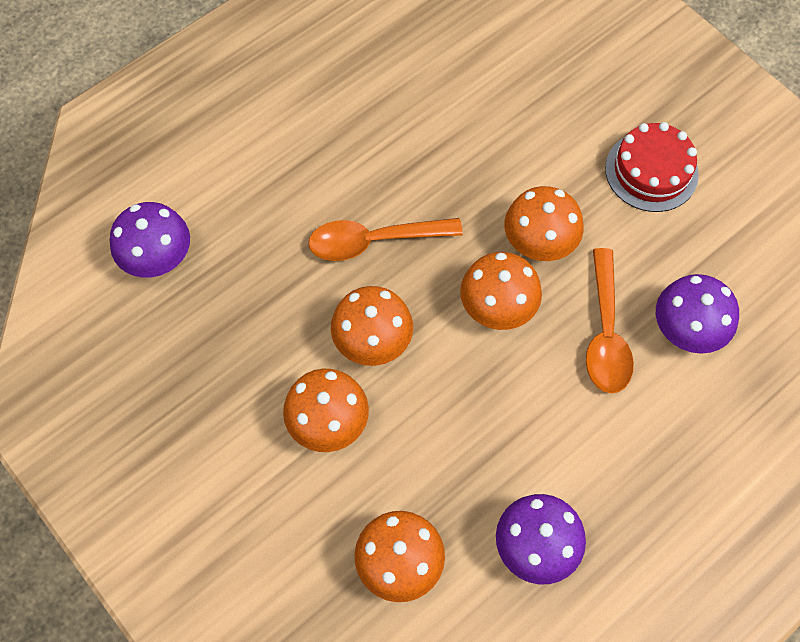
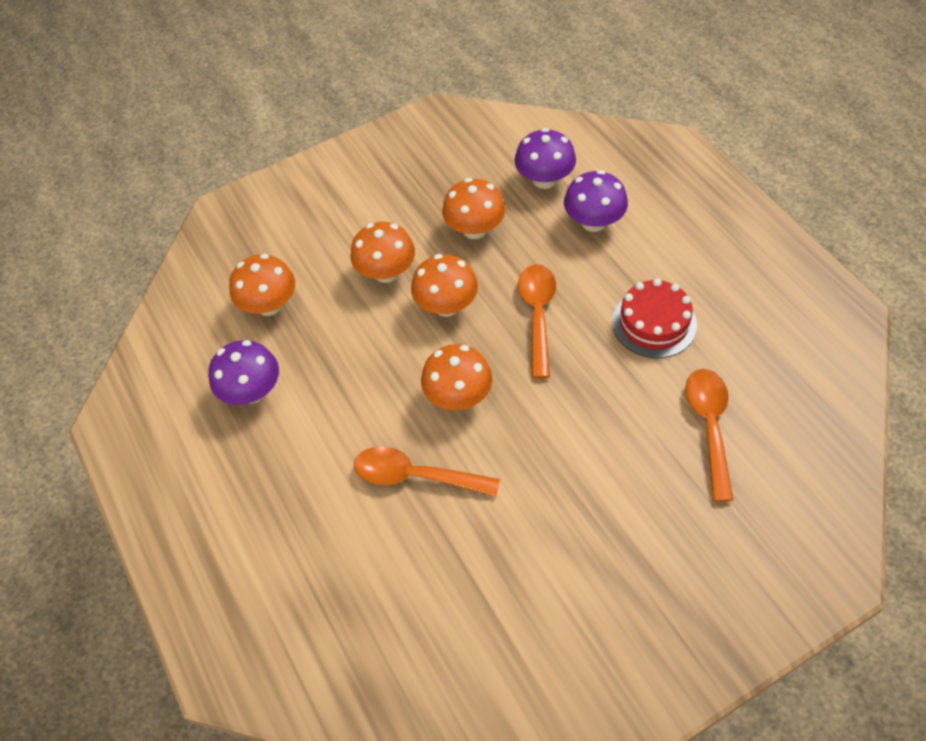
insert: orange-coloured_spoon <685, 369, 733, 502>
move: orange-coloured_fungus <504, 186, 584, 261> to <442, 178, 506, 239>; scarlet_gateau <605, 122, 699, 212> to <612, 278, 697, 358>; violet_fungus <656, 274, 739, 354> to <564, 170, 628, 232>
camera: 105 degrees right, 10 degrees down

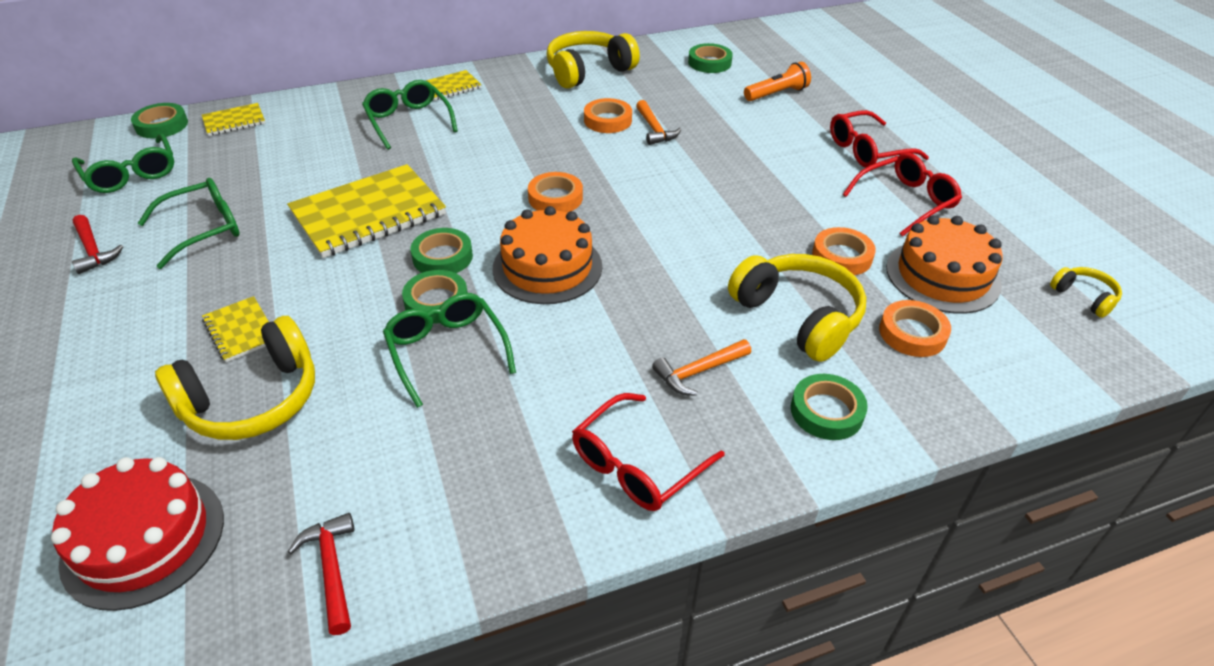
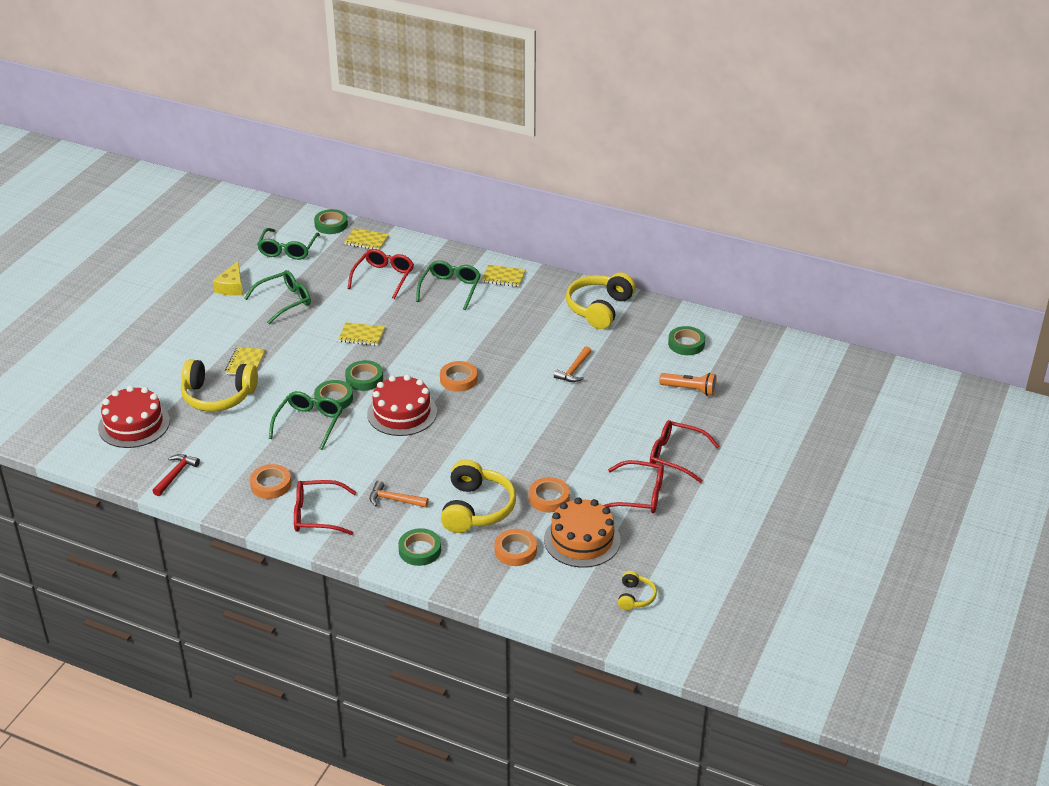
insert: scarlet_glasses <348, 249, 414, 299>
move: orange-coloured_sticky_tape <584, 98, 632, 133> to <250, 464, 291, 499>
replace: scarlet_hammer <72, 215, 123, 274> to bright_yellow_piece_of_cheese <213, 261, 243, 296>
recolor: orange-coloured_gateau <493, 206, 602, 304> to scarlet_gateau <367, 375, 437, 436>
rotate: green_glasses <138, 178, 240, 269> = <244, 270, 311, 324> 45 degrees counterclockwise; bright_yellow_headset <546, 31, 640, 89> = <566, 272, 636, 329> 75 degrees counterclockwise
resize: bright_yellow_exercise_book <287, 164, 446, 258> = <338, 322, 385, 346> x0.49
camera: 45 degrees right, 5 degrees down

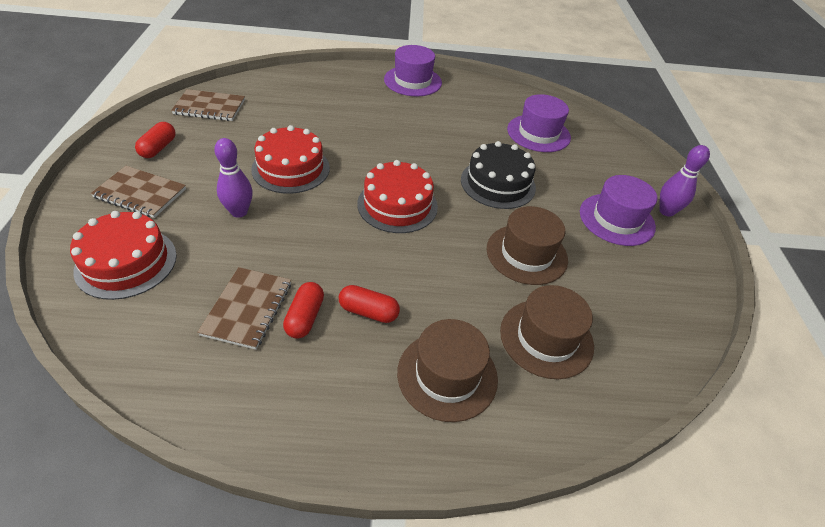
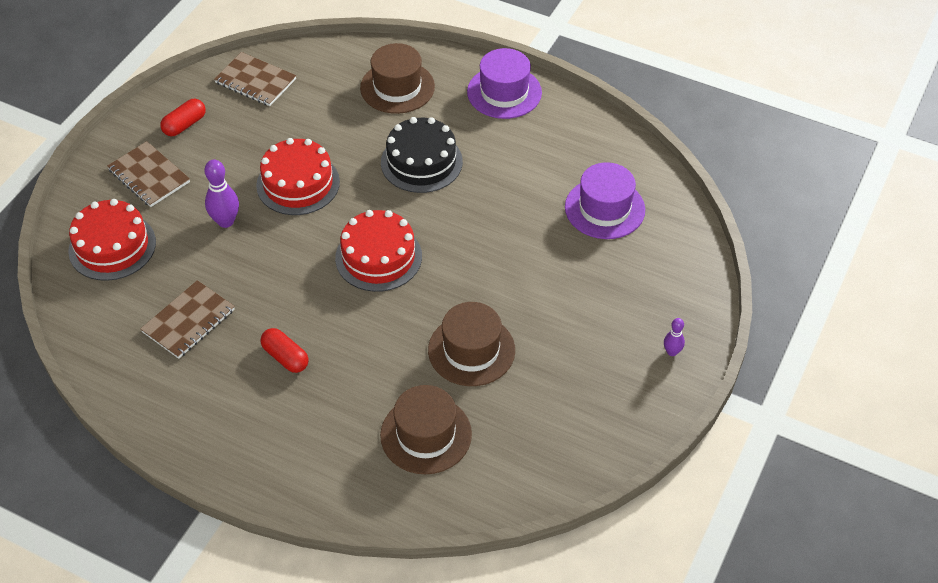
delete: scarlet_capsule <283, 282, 324, 339>; violet_tall_hat <580, 175, 657, 246>
move: dark_brown_tall_hat <397, 319, 498, 422> to <360, 43, 435, 114>; black_gateau <461, 141, 536, 209> to <381, 117, 463, 193>
resize: violet_bowling_pin <659, 145, 710, 217> = <664, 318, 685, 356> x0.58
camera: 30 degrees right, 5 degrees up

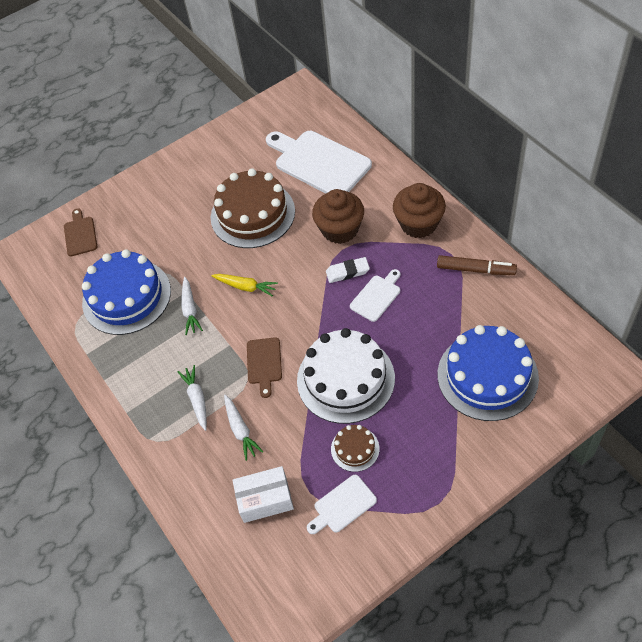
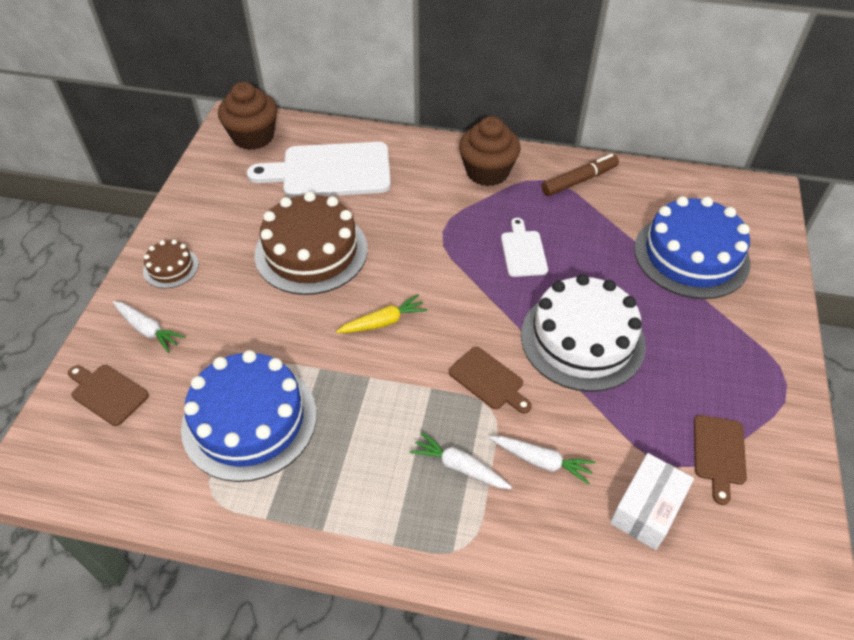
delete: white_pencil_eraser <326, 257, 370, 283>
move: white_toy_carrot <181, 277, 203, 335> to <113, 301, 186, 353>; dark_brown_cupcake <312, 189, 364, 244> to <218, 82, 277, 150>; dark_brown_gateau <331, 425, 380, 472> to <143, 240, 198, 288>
recolor: white_chopping_board <307, 475, 377, 534> to dark_brown_chopping_board <694, 415, 747, 505>
camera: 50 degrees left, 5 degrees down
——
* _Activity_
All records above are to be repeated exactly, with the images left out.

* _Finished task_
insert: orange-coloured_spoon <685, 369, 733, 502>
move: orange-coloured_fungus <504, 186, 584, 261> to <442, 178, 506, 239>; scarlet_gateau <605, 122, 699, 212> to <612, 278, 697, 358>; violet_fungus <656, 274, 739, 354> to <564, 170, 628, 232>
camera: 105 degrees right, 10 degrees down

insert: scarlet_glasses <348, 249, 414, 299>
move: orange-coloured_sticky_tape <584, 98, 632, 133> to <250, 464, 291, 499>
replace: scarlet_hammer <72, 215, 123, 274> to bright_yellow_piece_of_cheese <213, 261, 243, 296>
recolor: orange-coloured_gateau <493, 206, 602, 304> to scarlet_gateau <367, 375, 437, 436>
rotate: green_glasses <138, 178, 240, 269> = <244, 270, 311, 324> 45 degrees counterclockwise; bright_yellow_headset <546, 31, 640, 89> = <566, 272, 636, 329> 75 degrees counterclockwise
resize: bright_yellow_exercise_book <287, 164, 446, 258> = <338, 322, 385, 346> x0.49
camera: 45 degrees right, 5 degrees down

delete: scarlet_capsule <283, 282, 324, 339>; violet_tall_hat <580, 175, 657, 246>
move: dark_brown_tall_hat <397, 319, 498, 422> to <360, 43, 435, 114>; black_gateau <461, 141, 536, 209> to <381, 117, 463, 193>
resize: violet_bowling_pin <659, 145, 710, 217> = <664, 318, 685, 356> x0.58
camera: 30 degrees right, 5 degrees up

delete: white_pencil_eraser <326, 257, 370, 283>
move: white_toy_carrot <181, 277, 203, 335> to <113, 301, 186, 353>; dark_brown_cupcake <312, 189, 364, 244> to <218, 82, 277, 150>; dark_brown_gateau <331, 425, 380, 472> to <143, 240, 198, 288>
recolor: white_chopping_board <307, 475, 377, 534> to dark_brown_chopping_board <694, 415, 747, 505>
camera: 50 degrees left, 5 degrees down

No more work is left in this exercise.